## Records from a collection
----------

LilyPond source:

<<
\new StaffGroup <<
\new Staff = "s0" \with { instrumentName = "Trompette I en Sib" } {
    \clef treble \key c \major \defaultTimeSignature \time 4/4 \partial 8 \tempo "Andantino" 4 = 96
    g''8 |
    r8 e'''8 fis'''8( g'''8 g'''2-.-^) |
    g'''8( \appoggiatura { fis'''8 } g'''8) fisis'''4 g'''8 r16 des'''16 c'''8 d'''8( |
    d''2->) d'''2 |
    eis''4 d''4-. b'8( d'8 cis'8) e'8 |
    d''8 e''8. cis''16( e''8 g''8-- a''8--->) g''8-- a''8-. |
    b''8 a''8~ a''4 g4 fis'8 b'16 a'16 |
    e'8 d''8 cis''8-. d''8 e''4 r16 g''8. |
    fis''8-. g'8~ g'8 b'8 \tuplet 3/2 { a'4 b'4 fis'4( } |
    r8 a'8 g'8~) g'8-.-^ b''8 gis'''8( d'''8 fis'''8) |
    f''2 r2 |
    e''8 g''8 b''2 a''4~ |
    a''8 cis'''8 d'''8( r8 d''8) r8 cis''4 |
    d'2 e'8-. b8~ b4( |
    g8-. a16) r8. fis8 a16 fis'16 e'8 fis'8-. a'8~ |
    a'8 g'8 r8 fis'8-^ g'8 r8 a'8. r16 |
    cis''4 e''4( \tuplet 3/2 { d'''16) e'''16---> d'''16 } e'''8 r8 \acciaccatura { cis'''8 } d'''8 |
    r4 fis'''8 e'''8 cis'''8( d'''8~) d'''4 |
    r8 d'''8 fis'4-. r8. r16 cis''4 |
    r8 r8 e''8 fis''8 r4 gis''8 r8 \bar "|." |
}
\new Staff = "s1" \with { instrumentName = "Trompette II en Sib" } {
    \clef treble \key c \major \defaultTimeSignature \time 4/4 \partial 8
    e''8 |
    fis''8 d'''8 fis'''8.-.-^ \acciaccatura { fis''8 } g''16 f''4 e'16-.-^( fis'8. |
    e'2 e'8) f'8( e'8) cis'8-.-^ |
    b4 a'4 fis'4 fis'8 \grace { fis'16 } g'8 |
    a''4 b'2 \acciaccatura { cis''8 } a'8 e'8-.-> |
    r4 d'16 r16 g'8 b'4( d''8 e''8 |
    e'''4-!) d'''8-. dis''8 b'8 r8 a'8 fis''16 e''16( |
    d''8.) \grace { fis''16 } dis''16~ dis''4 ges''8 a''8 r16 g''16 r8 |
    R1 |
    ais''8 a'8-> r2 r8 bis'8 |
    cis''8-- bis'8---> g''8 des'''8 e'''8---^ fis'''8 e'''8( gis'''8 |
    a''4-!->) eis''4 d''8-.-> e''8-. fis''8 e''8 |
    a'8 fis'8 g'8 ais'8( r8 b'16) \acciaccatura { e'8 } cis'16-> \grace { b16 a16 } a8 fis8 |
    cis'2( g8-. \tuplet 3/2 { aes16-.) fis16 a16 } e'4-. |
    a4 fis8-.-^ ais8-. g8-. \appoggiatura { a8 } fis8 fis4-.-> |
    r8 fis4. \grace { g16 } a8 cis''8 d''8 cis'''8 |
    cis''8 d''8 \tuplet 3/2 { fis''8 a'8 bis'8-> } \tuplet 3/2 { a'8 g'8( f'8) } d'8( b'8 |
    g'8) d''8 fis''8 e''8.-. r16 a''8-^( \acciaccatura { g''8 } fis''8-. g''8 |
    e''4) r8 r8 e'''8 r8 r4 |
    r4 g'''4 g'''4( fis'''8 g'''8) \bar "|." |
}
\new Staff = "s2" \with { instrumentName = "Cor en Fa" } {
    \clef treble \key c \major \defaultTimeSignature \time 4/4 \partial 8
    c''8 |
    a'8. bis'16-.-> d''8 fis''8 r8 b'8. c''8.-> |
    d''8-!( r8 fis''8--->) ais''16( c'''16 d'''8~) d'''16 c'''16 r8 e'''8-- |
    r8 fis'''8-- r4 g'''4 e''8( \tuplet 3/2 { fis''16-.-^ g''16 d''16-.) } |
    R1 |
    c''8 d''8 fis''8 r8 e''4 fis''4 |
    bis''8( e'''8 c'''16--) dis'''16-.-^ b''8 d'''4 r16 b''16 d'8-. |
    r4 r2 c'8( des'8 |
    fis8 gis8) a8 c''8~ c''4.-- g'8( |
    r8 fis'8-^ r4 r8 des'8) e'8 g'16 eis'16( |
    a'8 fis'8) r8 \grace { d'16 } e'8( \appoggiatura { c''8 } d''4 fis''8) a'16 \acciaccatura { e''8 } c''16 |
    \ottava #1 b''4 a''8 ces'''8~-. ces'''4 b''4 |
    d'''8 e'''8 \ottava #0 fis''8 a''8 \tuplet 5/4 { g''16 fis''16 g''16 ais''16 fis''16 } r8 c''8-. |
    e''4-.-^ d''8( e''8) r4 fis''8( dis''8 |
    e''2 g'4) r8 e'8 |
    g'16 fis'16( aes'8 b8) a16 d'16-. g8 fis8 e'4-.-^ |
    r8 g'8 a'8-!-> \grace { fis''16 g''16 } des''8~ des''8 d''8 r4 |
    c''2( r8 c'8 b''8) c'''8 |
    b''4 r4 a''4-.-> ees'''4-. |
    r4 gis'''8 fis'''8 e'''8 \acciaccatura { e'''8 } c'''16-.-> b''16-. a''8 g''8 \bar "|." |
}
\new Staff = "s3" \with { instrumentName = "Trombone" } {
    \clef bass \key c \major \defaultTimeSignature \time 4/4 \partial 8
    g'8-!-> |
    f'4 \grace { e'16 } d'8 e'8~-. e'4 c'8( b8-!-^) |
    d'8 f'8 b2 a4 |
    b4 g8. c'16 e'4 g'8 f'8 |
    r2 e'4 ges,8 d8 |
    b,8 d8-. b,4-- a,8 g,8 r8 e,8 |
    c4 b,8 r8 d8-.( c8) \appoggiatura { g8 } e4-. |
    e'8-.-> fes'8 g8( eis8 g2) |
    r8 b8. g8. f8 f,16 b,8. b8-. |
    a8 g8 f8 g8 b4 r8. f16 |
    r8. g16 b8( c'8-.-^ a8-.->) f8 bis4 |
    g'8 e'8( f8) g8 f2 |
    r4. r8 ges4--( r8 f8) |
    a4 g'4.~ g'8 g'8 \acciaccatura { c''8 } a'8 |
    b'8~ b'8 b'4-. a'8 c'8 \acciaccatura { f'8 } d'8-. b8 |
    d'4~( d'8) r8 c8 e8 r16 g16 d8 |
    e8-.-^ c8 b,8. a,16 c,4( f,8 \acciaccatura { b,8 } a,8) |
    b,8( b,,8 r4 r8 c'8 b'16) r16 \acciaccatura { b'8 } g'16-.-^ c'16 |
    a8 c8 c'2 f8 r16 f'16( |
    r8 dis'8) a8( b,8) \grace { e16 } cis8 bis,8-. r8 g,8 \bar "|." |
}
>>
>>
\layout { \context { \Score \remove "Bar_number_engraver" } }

----------

## TASK TO COMPLETE
Pick out every line of the listing above that contains the string "with" and copy those lines. Treat case as significant.

## RESULT BELOW
\new Staff = "s0" \with { instrumentName = "Trompette I en Sib" } {
\new Staff = "s1" \with { instrumentName = "Trompette II en Sib" } {
\new Staff = "s2" \with { instrumentName = "Cor en Fa" } {
\new Staff = "s3" \with { instrumentName = "Trombone" } {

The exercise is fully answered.